━━━ PROVIDED DATA

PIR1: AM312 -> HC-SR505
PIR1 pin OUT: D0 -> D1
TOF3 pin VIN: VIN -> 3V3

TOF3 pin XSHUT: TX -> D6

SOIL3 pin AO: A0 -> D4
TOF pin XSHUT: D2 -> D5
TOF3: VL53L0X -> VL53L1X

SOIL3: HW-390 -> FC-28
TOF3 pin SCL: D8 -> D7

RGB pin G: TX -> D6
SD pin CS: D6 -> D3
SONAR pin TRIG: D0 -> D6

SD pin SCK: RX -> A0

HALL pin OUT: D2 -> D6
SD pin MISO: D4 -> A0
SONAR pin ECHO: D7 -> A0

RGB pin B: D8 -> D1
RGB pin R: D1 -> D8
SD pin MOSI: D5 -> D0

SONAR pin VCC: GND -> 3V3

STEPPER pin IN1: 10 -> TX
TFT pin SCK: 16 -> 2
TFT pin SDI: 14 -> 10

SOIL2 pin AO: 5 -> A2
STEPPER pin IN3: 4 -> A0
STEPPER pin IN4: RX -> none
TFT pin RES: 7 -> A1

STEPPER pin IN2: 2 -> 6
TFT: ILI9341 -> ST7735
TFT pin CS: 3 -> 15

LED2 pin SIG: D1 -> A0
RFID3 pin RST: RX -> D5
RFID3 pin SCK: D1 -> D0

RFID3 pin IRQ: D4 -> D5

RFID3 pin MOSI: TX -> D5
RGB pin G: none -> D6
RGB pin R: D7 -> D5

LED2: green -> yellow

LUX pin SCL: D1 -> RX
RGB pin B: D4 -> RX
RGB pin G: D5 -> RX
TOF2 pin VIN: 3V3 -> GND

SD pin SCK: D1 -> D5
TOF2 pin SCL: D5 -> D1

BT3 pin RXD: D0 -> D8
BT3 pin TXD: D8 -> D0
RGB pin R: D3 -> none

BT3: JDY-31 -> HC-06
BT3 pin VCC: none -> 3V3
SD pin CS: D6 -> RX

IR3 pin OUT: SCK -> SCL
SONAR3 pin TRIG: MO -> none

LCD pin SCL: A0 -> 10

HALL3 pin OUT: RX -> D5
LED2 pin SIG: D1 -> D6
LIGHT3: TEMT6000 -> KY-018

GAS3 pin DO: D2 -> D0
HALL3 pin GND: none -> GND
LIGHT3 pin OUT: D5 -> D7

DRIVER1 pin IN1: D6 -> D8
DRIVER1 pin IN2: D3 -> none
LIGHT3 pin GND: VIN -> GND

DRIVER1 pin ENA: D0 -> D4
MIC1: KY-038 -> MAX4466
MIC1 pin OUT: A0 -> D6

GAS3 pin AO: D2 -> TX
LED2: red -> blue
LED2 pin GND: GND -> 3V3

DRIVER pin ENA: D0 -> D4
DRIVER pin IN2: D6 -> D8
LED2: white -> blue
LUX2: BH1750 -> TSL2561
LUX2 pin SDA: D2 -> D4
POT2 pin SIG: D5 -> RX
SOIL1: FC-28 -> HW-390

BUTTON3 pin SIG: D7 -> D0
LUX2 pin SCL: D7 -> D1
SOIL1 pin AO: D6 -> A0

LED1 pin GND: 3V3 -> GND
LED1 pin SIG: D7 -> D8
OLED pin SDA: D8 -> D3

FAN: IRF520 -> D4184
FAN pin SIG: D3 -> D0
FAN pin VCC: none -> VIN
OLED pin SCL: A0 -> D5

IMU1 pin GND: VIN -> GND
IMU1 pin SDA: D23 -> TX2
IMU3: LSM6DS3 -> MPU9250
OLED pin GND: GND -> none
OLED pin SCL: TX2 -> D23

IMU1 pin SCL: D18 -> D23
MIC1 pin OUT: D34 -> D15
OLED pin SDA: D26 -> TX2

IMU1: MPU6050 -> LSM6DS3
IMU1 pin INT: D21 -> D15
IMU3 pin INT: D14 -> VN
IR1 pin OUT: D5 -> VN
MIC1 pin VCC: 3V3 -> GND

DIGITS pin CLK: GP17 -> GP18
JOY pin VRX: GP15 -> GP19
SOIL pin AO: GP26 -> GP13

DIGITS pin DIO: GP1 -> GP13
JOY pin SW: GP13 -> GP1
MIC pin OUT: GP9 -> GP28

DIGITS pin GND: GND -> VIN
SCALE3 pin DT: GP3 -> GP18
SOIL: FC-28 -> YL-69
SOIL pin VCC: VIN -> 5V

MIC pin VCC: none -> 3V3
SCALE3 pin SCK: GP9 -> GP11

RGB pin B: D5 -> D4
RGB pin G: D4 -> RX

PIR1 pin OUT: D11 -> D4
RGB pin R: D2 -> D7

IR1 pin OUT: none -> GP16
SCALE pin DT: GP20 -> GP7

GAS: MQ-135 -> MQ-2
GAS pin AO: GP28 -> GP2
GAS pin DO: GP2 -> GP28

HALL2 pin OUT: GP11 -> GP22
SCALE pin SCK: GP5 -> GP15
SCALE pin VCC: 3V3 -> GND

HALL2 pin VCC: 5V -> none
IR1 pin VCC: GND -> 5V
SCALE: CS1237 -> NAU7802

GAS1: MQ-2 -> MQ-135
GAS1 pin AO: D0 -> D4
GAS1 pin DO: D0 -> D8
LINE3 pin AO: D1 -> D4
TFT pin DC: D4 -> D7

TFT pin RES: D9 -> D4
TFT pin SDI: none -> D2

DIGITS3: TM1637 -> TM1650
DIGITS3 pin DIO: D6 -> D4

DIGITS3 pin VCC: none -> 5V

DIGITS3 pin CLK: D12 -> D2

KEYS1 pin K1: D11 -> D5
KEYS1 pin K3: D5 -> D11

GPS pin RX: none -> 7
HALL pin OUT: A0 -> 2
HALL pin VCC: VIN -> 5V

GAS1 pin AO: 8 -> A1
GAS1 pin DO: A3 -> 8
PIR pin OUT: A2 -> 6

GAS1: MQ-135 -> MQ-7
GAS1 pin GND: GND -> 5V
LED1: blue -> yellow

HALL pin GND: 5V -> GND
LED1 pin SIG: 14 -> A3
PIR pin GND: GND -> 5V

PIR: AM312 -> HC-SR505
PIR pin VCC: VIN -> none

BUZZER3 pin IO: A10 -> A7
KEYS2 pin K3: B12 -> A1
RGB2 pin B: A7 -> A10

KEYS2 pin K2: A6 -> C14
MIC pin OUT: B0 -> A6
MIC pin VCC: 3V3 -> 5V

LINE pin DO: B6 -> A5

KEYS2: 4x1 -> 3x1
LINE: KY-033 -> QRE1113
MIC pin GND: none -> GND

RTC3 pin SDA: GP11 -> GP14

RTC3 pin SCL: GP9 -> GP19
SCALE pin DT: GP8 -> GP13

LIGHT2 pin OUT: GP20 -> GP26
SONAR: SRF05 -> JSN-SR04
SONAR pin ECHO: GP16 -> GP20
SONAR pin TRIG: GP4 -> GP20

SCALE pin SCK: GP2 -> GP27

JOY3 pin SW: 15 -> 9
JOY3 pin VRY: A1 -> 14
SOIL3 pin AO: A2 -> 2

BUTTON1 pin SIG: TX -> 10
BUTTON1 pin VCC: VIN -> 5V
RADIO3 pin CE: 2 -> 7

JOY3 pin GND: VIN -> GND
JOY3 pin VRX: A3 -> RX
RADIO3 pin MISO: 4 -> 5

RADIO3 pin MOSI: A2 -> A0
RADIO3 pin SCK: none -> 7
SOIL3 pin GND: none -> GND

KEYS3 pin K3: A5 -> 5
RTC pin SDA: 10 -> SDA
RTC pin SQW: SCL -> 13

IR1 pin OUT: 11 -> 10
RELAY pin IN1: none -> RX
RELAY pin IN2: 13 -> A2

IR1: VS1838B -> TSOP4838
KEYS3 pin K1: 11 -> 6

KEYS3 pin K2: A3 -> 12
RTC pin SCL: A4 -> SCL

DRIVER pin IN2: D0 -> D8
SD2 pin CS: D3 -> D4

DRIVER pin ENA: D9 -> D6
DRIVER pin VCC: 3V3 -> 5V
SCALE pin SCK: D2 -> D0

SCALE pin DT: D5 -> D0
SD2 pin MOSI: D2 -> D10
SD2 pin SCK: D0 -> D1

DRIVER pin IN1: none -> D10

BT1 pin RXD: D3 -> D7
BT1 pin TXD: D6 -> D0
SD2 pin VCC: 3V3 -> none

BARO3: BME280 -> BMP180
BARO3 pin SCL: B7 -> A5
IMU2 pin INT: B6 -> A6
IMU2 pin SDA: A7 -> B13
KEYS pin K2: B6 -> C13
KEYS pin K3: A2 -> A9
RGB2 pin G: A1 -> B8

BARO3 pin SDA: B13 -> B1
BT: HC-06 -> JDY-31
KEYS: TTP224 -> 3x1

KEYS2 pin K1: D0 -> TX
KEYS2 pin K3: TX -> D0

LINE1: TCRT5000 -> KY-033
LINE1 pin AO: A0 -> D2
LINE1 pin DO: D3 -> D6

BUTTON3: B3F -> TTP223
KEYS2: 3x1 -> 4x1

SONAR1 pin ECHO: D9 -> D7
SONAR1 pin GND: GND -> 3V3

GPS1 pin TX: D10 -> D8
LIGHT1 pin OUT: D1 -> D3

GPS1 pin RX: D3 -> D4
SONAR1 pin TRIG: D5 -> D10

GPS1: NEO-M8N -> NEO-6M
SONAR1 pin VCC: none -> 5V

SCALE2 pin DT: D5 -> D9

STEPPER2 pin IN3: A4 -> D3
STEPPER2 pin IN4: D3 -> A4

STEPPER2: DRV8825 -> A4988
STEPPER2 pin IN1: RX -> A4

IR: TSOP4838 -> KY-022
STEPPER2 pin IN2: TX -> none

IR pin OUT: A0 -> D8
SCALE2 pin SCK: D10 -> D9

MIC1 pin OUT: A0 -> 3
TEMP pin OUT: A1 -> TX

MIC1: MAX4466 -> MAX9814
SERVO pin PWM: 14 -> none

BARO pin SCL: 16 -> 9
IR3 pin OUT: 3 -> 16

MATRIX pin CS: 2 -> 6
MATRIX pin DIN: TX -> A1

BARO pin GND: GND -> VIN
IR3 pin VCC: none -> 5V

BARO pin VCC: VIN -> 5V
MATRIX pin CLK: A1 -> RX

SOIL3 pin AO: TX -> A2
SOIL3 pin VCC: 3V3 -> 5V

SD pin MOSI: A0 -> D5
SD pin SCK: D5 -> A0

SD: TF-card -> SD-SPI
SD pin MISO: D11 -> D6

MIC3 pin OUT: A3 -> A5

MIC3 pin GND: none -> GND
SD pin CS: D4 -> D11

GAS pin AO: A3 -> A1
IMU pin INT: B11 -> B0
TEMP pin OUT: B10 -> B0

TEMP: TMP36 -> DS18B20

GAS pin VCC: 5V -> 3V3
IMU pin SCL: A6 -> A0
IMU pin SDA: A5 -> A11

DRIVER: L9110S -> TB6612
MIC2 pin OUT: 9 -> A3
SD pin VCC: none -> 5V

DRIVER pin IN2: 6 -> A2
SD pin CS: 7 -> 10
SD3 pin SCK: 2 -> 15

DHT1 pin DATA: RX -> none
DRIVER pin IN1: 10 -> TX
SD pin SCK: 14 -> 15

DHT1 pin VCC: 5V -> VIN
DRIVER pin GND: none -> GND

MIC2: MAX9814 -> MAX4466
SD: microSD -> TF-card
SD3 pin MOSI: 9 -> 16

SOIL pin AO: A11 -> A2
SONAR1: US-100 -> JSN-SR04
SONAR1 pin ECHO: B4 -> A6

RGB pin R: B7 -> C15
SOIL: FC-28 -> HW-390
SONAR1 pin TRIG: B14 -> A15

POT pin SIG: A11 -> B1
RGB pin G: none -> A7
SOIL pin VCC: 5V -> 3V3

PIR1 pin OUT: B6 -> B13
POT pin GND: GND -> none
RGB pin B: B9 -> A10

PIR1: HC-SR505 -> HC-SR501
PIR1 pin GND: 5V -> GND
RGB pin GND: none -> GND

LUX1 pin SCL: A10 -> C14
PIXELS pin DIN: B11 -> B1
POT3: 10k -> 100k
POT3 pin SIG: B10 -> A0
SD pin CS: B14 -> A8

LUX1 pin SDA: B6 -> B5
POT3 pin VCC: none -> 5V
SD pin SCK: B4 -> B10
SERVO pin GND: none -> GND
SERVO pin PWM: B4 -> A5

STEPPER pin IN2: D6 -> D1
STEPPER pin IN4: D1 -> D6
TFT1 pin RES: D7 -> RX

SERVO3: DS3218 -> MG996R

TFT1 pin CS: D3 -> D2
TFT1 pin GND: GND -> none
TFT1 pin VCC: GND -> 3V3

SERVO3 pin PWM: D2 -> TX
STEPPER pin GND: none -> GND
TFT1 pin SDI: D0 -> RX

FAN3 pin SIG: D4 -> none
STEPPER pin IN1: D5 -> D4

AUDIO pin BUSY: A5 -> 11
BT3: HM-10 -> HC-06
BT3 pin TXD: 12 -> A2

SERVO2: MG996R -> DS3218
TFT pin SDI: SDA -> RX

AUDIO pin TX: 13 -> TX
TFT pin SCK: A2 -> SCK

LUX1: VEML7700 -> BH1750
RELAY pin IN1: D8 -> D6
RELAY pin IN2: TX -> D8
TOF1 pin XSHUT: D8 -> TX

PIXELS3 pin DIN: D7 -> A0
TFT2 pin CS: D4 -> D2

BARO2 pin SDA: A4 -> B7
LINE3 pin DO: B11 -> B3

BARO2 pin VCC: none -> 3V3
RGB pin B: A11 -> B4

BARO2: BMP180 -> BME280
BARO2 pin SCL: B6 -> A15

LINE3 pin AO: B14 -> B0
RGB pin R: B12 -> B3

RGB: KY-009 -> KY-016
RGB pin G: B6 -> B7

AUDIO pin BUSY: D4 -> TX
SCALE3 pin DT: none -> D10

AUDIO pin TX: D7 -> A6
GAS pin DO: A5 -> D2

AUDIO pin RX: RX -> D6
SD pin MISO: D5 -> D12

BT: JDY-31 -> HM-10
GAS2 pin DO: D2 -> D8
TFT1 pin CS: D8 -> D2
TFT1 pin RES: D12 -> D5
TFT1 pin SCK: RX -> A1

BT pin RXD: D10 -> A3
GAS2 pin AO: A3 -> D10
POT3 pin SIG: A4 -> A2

━━━━━━

EXERCISE AIM
Every line from the line containing "KEYS3 pin K3: A5 -> 5" through the line containing "GPS1 pin RX: D3 -> D4" in the records above must be retyped exactly. Leave out the rest.

YOUR SOLUTION
KEYS3 pin K3: A5 -> 5
RTC pin SDA: 10 -> SDA
RTC pin SQW: SCL -> 13

IR1 pin OUT: 11 -> 10
RELAY pin IN1: none -> RX
RELAY pin IN2: 13 -> A2

IR1: VS1838B -> TSOP4838
KEYS3 pin K1: 11 -> 6

KEYS3 pin K2: A3 -> 12
RTC pin SCL: A4 -> SCL

DRIVER pin IN2: D0 -> D8
SD2 pin CS: D3 -> D4

DRIVER pin ENA: D9 -> D6
DRIVER pin VCC: 3V3 -> 5V
SCALE pin SCK: D2 -> D0

SCALE pin DT: D5 -> D0
SD2 pin MOSI: D2 -> D10
SD2 pin SCK: D0 -> D1

DRIVER pin IN1: none -> D10

BT1 pin RXD: D3 -> D7
BT1 pin TXD: D6 -> D0
SD2 pin VCC: 3V3 -> none

BARO3: BME280 -> BMP180
BARO3 pin SCL: B7 -> A5
IMU2 pin INT: B6 -> A6
IMU2 pin SDA: A7 -> B13
KEYS pin K2: B6 -> C13
KEYS pin K3: A2 -> A9
RGB2 pin G: A1 -> B8

BARO3 pin SDA: B13 -> B1
BT: HC-06 -> JDY-31
KEYS: TTP224 -> 3x1

KEYS2 pin K1: D0 -> TX
KEYS2 pin K3: TX -> D0

LINE1: TCRT5000 -> KY-033
LINE1 pin AO: A0 -> D2
LINE1 pin DO: D3 -> D6

BUTTON3: B3F -> TTP223
KEYS2: 3x1 -> 4x1

SONAR1 pin ECHO: D9 -> D7
SONAR1 pin GND: GND -> 3V3

GPS1 pin TX: D10 -> D8
LIGHT1 pin OUT: D1 -> D3

GPS1 pin RX: D3 -> D4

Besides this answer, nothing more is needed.